Dataset records:
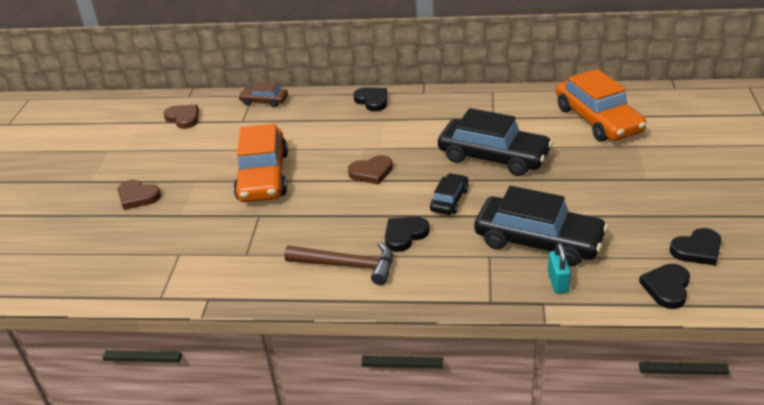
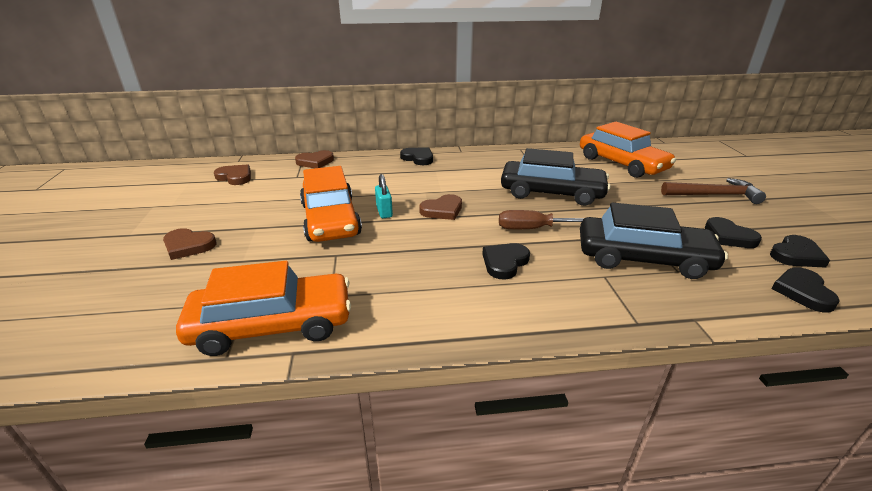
camera: 15 degrees left, 5 degrees down
(196, 275) = (272, 325): none -> orange car
(264, 101) = (315, 162): brown car -> brown heart
(347, 265) = (456, 298): brown hammer -> brown hammer (714, 195)
(449, 200) = (532, 229): black car -> brown screwdriver
(557, 282) = (693, 296): turquoise padlock -> turquoise padlock (384, 212)
(644, 223) = (728, 236): none -> black heart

**Task to complete:**
Keep the pictures out of the copy and return the rest of the data above exactly.

**Task result:**
camera: 15 degrees left, 5 degrees down
(196, 275) = (272, 325): none -> orange car
(264, 101) = (315, 162): brown car -> brown heart
(347, 265) = (456, 298): brown hammer -> brown hammer (714, 195)
(449, 200) = (532, 229): black car -> brown screwdriver
(557, 282) = (693, 296): turquoise padlock -> turquoise padlock (384, 212)
(644, 223) = (728, 236): none -> black heart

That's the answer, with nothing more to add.